SOURCE RECORDS.
——————————
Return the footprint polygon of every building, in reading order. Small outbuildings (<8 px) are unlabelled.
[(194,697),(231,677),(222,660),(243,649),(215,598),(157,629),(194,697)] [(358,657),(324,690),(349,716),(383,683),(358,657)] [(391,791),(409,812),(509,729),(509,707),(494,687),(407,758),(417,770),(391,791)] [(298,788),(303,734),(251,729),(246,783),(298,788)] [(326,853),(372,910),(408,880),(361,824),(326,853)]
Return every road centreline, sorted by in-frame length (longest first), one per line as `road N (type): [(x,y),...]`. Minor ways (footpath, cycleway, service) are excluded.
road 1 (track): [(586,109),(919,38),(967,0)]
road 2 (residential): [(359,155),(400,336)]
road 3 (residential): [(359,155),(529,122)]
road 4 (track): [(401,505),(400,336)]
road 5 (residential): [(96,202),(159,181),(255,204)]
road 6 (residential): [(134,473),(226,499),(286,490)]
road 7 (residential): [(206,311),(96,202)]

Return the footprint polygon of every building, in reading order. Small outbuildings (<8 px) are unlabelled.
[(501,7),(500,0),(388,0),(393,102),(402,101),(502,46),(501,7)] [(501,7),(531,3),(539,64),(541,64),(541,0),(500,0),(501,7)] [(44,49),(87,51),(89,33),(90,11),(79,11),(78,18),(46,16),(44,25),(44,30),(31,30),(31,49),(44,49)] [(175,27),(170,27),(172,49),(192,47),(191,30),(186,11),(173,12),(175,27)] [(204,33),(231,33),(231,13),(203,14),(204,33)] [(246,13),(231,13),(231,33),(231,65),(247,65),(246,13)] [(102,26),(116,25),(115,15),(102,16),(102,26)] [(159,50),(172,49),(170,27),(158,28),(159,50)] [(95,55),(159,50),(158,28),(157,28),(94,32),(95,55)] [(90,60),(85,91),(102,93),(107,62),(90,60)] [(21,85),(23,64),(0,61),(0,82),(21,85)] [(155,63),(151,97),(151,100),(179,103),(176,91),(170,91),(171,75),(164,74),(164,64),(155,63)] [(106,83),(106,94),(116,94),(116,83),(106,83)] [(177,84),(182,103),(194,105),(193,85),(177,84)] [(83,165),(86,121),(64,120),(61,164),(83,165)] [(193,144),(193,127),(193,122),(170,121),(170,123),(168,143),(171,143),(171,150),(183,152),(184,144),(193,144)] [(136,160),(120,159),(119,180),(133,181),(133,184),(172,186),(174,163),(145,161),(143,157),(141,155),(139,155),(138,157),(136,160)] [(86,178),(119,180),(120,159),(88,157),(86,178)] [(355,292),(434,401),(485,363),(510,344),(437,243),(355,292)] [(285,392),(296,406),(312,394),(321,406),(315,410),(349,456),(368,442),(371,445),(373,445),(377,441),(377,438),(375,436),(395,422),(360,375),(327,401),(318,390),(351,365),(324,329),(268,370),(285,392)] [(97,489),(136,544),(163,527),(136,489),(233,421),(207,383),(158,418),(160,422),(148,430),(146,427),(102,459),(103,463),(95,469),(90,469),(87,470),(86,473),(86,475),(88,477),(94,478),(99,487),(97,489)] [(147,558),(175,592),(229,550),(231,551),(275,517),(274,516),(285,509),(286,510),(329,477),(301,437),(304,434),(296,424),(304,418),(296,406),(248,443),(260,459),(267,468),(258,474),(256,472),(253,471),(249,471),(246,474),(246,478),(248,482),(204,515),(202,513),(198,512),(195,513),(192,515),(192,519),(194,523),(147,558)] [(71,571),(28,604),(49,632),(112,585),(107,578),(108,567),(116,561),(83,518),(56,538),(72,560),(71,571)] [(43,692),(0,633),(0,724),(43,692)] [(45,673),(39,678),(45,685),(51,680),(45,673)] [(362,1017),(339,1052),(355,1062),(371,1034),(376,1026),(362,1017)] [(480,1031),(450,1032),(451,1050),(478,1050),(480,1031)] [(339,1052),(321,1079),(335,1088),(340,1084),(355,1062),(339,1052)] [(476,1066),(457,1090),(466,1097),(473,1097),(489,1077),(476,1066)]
——————————
AIM OF THE TASK. Could you copy every record above exactly as it stands?

RESULT FOR THIS EXERCISE.
Return the footprint polygon of every building, in reading order. Small outbuildings (<8 px) are unlabelled.
[(194,697),(231,677),(222,660),(243,649),(215,598),(157,629),(194,697)] [(358,657),(324,690),(349,716),(383,683),(358,657)] [(391,791),(409,812),(509,729),(509,707),(494,687),(407,758),(417,770),(391,791)] [(298,788),(303,734),(251,729),(246,783),(298,788)] [(326,853),(372,910),(408,880),(361,824),(326,853)]
Return every road centreline, sorted by in-frame length (longest first), one per line as `road N (type): [(x,y),...]`. Minor ways (footpath, cycleway, service) are excluded.
road 1 (track): [(586,109),(919,38),(967,0)]
road 2 (residential): [(359,155),(400,336)]
road 3 (residential): [(359,155),(529,122)]
road 4 (track): [(401,505),(400,336)]
road 5 (residential): [(96,202),(159,181),(255,204)]
road 6 (residential): [(134,473),(226,499),(286,490)]
road 7 (residential): [(206,311),(96,202)]

Return the footprint polygon of every building, in reading order. Small outbuildings (<8 px) are unlabelled.
[(501,7),(500,0),(388,0),(393,102),(402,101),(502,46),(501,7)] [(501,7),(531,3),(539,64),(541,64),(541,0),(500,0),(501,7)] [(44,49),(87,51),(89,33),(90,11),(79,11),(78,18),(46,16),(44,25),(44,30),(31,30),(31,49),(44,49)] [(175,27),(170,27),(172,49),(192,47),(191,30),(186,11),(173,12),(175,27)] [(204,33),(231,33),(231,13),(203,14),(204,33)] [(246,13),(231,13),(231,33),(231,65),(247,65),(246,13)] [(102,26),(116,25),(115,15),(102,16),(102,26)] [(159,50),(172,49),(170,27),(158,28),(159,50)] [(95,55),(159,50),(158,28),(157,28),(94,32),(95,55)] [(90,60),(85,91),(102,93),(107,62),(90,60)] [(21,85),(23,64),(0,61),(0,82),(21,85)] [(155,63),(151,97),(151,100),(179,103),(176,91),(170,91),(171,75),(164,74),(164,64),(155,63)] [(106,83),(106,94),(116,94),(116,83),(106,83)] [(177,84),(182,103),(194,105),(193,85),(177,84)] [(83,165),(86,121),(64,120),(61,164),(83,165)] [(193,144),(193,127),(193,122),(170,121),(170,123),(168,143),(171,143),(171,150),(183,152),(184,144),(193,144)] [(136,160),(120,159),(119,180),(133,181),(133,184),(172,186),(174,163),(145,161),(143,157),(141,155),(139,155),(138,157),(136,160)] [(86,178),(119,180),(120,159),(88,157),(86,178)] [(355,292),(434,401),(485,363),(510,344),(437,243),(355,292)] [(285,392),(296,406),(312,394),(321,406),(315,410),(349,456),(368,442),(371,445),(373,445),(377,441),(377,438),(375,436),(395,422),(360,375),(327,401),(318,390),(351,365),(324,329),(268,370),(285,392)] [(97,489),(136,544),(163,527),(136,489),(233,421),(207,383),(158,418),(160,422),(148,430),(146,427),(102,459),(103,463),(95,469),(90,469),(87,470),(86,473),(86,475),(88,477),(94,478),(99,487),(97,489)] [(147,558),(175,592),(229,550),(231,551),(275,517),(274,516),(285,509),(286,510),(329,477),(301,437),(304,434),(296,424),(304,418),(296,406),(248,443),(260,459),(267,468),(258,474),(256,472),(253,471),(249,471),(246,474),(246,478),(248,482),(204,515),(202,513),(198,512),(195,513),(192,515),(192,519),(194,523),(147,558)] [(71,571),(28,604),(49,632),(112,585),(107,578),(108,567),(116,561),(83,518),(56,538),(72,560),(71,571)] [(43,692),(0,633),(0,724),(43,692)] [(45,673),(39,678),(45,685),(51,680),(45,673)] [(362,1017),(339,1052),(355,1062),(371,1034),(376,1026),(362,1017)] [(480,1031),(450,1032),(451,1050),(478,1050),(480,1031)] [(339,1052),(321,1079),(335,1088),(340,1084),(355,1062),(339,1052)] [(476,1066),(457,1090),(466,1097),(473,1097),(489,1077),(476,1066)]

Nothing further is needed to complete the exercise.